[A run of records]

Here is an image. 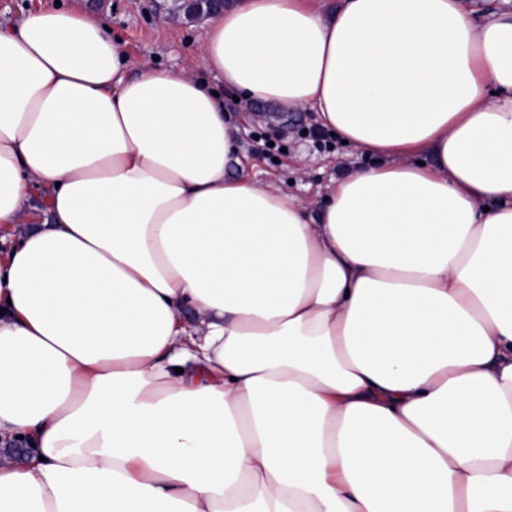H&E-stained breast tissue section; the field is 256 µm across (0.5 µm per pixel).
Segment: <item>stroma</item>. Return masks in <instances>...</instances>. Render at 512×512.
Instances as JSON below:
<instances>
[{"mask_svg": "<svg viewBox=\"0 0 512 512\" xmlns=\"http://www.w3.org/2000/svg\"><path fill=\"white\" fill-rule=\"evenodd\" d=\"M169 5L170 0H103L97 12L112 36L141 63L195 69L200 29L174 19ZM224 109L238 129L240 143V161L230 165L227 176L248 174L315 201L331 178L367 163L362 152L322 130L313 112L280 111L258 101L244 105L229 93Z\"/></svg>", "mask_w": 512, "mask_h": 512, "instance_id": "stroma-1", "label": "stroma"}]
</instances>
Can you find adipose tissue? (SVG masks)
<instances>
[{
	"label": "adipose tissue",
	"instance_id": "obj_1",
	"mask_svg": "<svg viewBox=\"0 0 512 512\" xmlns=\"http://www.w3.org/2000/svg\"><path fill=\"white\" fill-rule=\"evenodd\" d=\"M201 29L206 80L79 8L0 26V512H512V13ZM215 79L377 163L226 178ZM28 205L30 212V222L28 224L48 223L50 220V211L45 192L37 190L31 193Z\"/></svg>",
	"mask_w": 512,
	"mask_h": 512
}]
</instances>
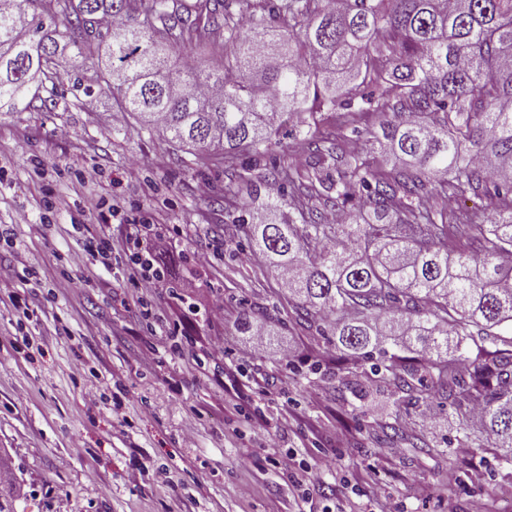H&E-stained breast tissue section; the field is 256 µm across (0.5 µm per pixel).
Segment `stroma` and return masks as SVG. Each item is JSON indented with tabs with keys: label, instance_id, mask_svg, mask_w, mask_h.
Listing matches in <instances>:
<instances>
[{
	"label": "stroma",
	"instance_id": "1",
	"mask_svg": "<svg viewBox=\"0 0 512 512\" xmlns=\"http://www.w3.org/2000/svg\"><path fill=\"white\" fill-rule=\"evenodd\" d=\"M315 122L383 167L361 138L381 114L320 112ZM61 126L70 139L57 137ZM90 166L100 180L79 183L74 170ZM229 175L141 129L105 94L89 105L46 84L30 110L0 114V223L17 241L0 248V290L33 312L32 344L19 351L9 337L22 313L0 304V449L22 485L18 512H377L379 489L396 512H473L478 501L512 512V464L476 417L413 406L370 382L358 398L321 372L324 338L295 321L287 288L228 221ZM49 190L57 210L45 224ZM90 196L121 214L108 226L86 220L77 205ZM137 203L172 233L177 273L138 303L128 297L124 214ZM92 232L111 237V269L86 250ZM218 243L219 256L198 266L195 252ZM25 268L39 288L13 279ZM64 270L73 286L50 298ZM215 305L222 321L208 315ZM249 307L268 309L271 347L255 349L235 329ZM206 335L222 337V352L194 347ZM395 423L404 434L392 443ZM290 452L303 466H283Z\"/></svg>",
	"mask_w": 512,
	"mask_h": 512
}]
</instances>
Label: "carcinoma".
Listing matches in <instances>:
<instances>
[{"label":"carcinoma","mask_w":512,"mask_h":512,"mask_svg":"<svg viewBox=\"0 0 512 512\" xmlns=\"http://www.w3.org/2000/svg\"><path fill=\"white\" fill-rule=\"evenodd\" d=\"M240 4L0 0V112L30 109L64 73L73 97L110 94L145 129L233 170L296 117L289 135L312 148L314 173L267 168L266 202L232 223L275 274L291 272L295 318L334 348L343 385L370 373L417 402L477 407L512 463V207L450 208L512 204V0H268L259 16ZM203 23L224 29L209 70L185 55ZM372 73L396 95L357 96ZM338 109L385 113L368 142L398 166L380 171L308 129ZM314 200L345 222L305 216ZM265 318L246 312L238 329ZM19 496V483L0 485V512Z\"/></svg>","instance_id":"cac0c4a2"}]
</instances>
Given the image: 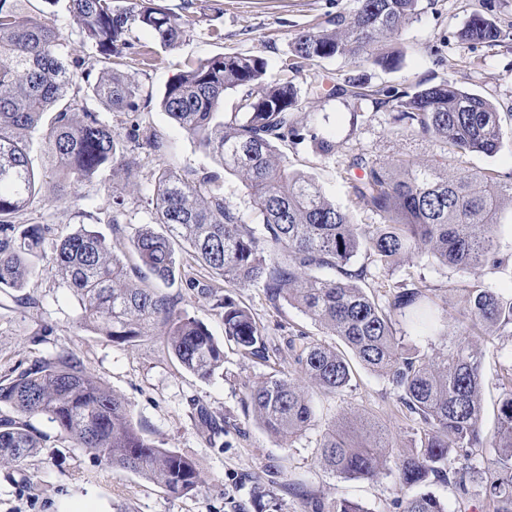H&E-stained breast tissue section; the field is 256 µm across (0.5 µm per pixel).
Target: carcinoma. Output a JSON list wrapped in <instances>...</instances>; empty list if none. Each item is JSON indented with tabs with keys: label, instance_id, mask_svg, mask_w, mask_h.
Here are the masks:
<instances>
[{
	"label": "carcinoma",
	"instance_id": "carcinoma-1",
	"mask_svg": "<svg viewBox=\"0 0 512 512\" xmlns=\"http://www.w3.org/2000/svg\"><path fill=\"white\" fill-rule=\"evenodd\" d=\"M30 0H0V290L24 288L33 259L50 246L61 284L77 300L78 329H92L117 345H128L163 328L168 349L201 380L224 364V343L181 296L155 286L175 279L180 253L190 249L200 269L184 274L194 300L220 309L224 336L245 357L270 359L265 328L251 312L224 293L228 283L262 289L275 308H299L326 336L338 338L342 352L305 333L291 336L274 356L289 370L275 369L247 387L245 407L270 436L293 442L310 426L314 407L309 387L341 396L351 387L353 364L388 382L393 403L413 424L415 445L396 453L383 428L367 425V438L354 442L343 432L326 431L315 449L333 475L349 480L395 479L401 512H448V502L428 487L443 484L459 498L479 492L492 512H512V364L503 368L493 453L483 455L482 357L473 338L512 335V296L481 281L484 267L504 263L495 228L512 210V176L461 170L448 174V160L467 154L493 156L505 131L496 106L450 80L394 93L385 103L397 112V131L438 142L439 158L421 164L402 157L378 162L352 152L345 170L352 200L380 223H352L349 208L324 194L315 179L288 168L280 147L305 146L322 159L336 143L301 118L303 101L291 74L297 61L310 65L337 55L356 58L380 38L418 18L419 0H358L340 29L299 31L294 61L268 75L267 61L255 55L215 56L171 81L159 105L203 151L226 171L239 174L257 222L248 223L224 200L221 176L178 172L158 166L150 172L148 222L131 239L144 268L131 277L123 259L100 233L80 227L49 241L46 224H17L40 190L41 175L29 155V139L48 125L46 144L58 160V176L70 194L90 184L102 169L120 172L140 186L130 153L161 151L157 134L139 122L119 132L89 106L99 101L113 112L141 111L139 86L124 67L134 54L131 32L148 30L160 45L179 43L187 20L155 0H70L82 44L100 65L95 80L86 60L64 52L68 37L46 15L33 16ZM463 40L496 44L506 34L475 13ZM328 76L313 73L309 97H358L360 81L325 89ZM236 94L232 110L224 97ZM107 223H129L125 200L112 197ZM364 253L386 273L403 258L427 255L454 269L462 281L463 307L457 331L439 314L432 287L420 278L388 289L366 291L367 267L353 268ZM416 333L437 336L444 348L428 356L406 342ZM16 416L0 418V465L34 485L28 459L43 434L26 418L42 416L73 447L113 471L137 474L176 496L195 494L207 484L193 456L164 448L133 422L130 404L101 382L72 349L39 359L15 375L0 377V405ZM198 431L210 443L224 433L206 409L198 411ZM313 512H365L349 499L316 501Z\"/></svg>",
	"mask_w": 512,
	"mask_h": 512
}]
</instances>
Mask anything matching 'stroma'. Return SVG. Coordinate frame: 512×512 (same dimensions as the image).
Returning a JSON list of instances; mask_svg holds the SVG:
<instances>
[{
	"instance_id": "1",
	"label": "stroma",
	"mask_w": 512,
	"mask_h": 512,
	"mask_svg": "<svg viewBox=\"0 0 512 512\" xmlns=\"http://www.w3.org/2000/svg\"><path fill=\"white\" fill-rule=\"evenodd\" d=\"M173 11H186L190 24L182 40L163 47L149 32L137 29L135 44L151 50L154 66L129 69L146 102L138 119L155 131L163 147L157 163L180 170L210 172L217 165L199 150L159 107L166 85L190 65L219 54L263 57L270 74H277L291 55L295 34L303 29H332L349 18L356 0H158ZM417 20L379 42L374 52L358 59L336 56L316 64V71L333 77L336 84L359 79L371 94L321 99L306 104L318 133L334 139L336 154L321 159L306 148L284 149L291 169L313 176L324 191L347 203L342 177L349 151L363 150L371 158L388 160L406 154L418 162L439 155L437 144L423 137H400L392 132L389 108L377 105L374 91L412 89L448 79L492 101L504 127L512 126V39L495 45L466 44L459 33L473 13H480L499 28L512 32V0H421ZM397 52V68L378 65L380 52ZM31 157L45 177L41 191L19 216L22 224H47L51 238L60 239L79 227L107 235L115 253L129 270L138 260L128 248L137 227L146 222V195L128 186L122 175L104 172L83 186L81 196L70 201L57 197L50 177L55 159L33 142ZM125 200L131 223L112 229L106 208L112 196ZM425 278L435 300L449 318L459 315L460 278L452 269L428 257L401 260L393 278ZM229 292L264 326L270 346H281L288 336L303 332L320 336L314 322L294 307L273 308L261 289L230 287ZM22 296L34 299L31 308L16 305L12 295L0 291V376L28 366L62 348L80 353L87 366L132 407L135 422L163 447L194 456L209 477L208 485L188 496H174L138 475L113 472L93 461L61 436L45 418L30 423L45 439L30 459L36 489H28L11 469L0 468V512H70L74 502L88 501L93 512H256L253 491L273 486L281 512H312L311 502L345 497L360 502L366 512H397L398 491L391 478L375 481L346 480L332 476L317 463L313 450L328 426L340 422L342 410L373 417L384 426L396 447L411 448L410 423L393 406L391 387L367 369H358L353 387L334 398L313 392L312 426L292 445L271 439L263 428L245 416L246 385L270 373L269 364L243 357L233 343L224 345V365L207 381L186 371L168 353L160 332L142 337L134 345H116L90 331L76 330L78 303L59 285L48 262H35ZM482 353V401L486 422H493L502 396L500 376L512 362V336H496L476 343ZM224 425L225 447L209 444L197 430V407Z\"/></svg>"
}]
</instances>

#### REQUIRED TASK
Go over the data above and copy every line that has the word "Segment" in it.

#### WRITTEN SOLUTION
Segment: <item>stroma</item>. Return masks in <instances>...</instances>. Render at 512×512.
Segment `stroma` and return masks as SVG. Each item is JSON indented with tabs with keys: label, instance_id, mask_svg, mask_w, mask_h.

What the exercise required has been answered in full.